## What you need to do
Please copy the leading lines of the entries below exactly, concluding with the line in which "(897, 299) = (564, 208): none -> blue bowl" occurs.

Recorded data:
»»

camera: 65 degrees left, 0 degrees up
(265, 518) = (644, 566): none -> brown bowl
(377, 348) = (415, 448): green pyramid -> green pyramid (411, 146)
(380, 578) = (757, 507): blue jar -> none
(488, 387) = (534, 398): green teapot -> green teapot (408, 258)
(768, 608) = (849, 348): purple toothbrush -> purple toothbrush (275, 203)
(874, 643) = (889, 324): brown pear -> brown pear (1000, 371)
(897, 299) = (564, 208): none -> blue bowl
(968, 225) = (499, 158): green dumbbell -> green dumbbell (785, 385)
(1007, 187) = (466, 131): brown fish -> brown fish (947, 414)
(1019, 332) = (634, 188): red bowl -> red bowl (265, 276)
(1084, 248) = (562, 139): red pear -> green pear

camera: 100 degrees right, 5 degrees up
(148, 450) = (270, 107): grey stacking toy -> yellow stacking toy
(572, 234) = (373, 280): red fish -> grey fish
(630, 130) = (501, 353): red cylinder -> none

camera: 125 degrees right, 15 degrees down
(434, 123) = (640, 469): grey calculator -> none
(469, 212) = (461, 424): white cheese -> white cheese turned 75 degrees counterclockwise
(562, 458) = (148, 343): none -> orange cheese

««

## Solution for this exercise
camera: 65 degrees left, 0 degrees up
(265, 518) = (644, 566): none -> brown bowl
(377, 348) = (415, 448): green pyramid -> green pyramid (411, 146)
(380, 578) = (757, 507): blue jar -> none
(488, 387) = (534, 398): green teapot -> green teapot (408, 258)
(768, 608) = (849, 348): purple toothbrush -> purple toothbrush (275, 203)
(874, 643) = (889, 324): brown pear -> brown pear (1000, 371)
(897, 299) = (564, 208): none -> blue bowl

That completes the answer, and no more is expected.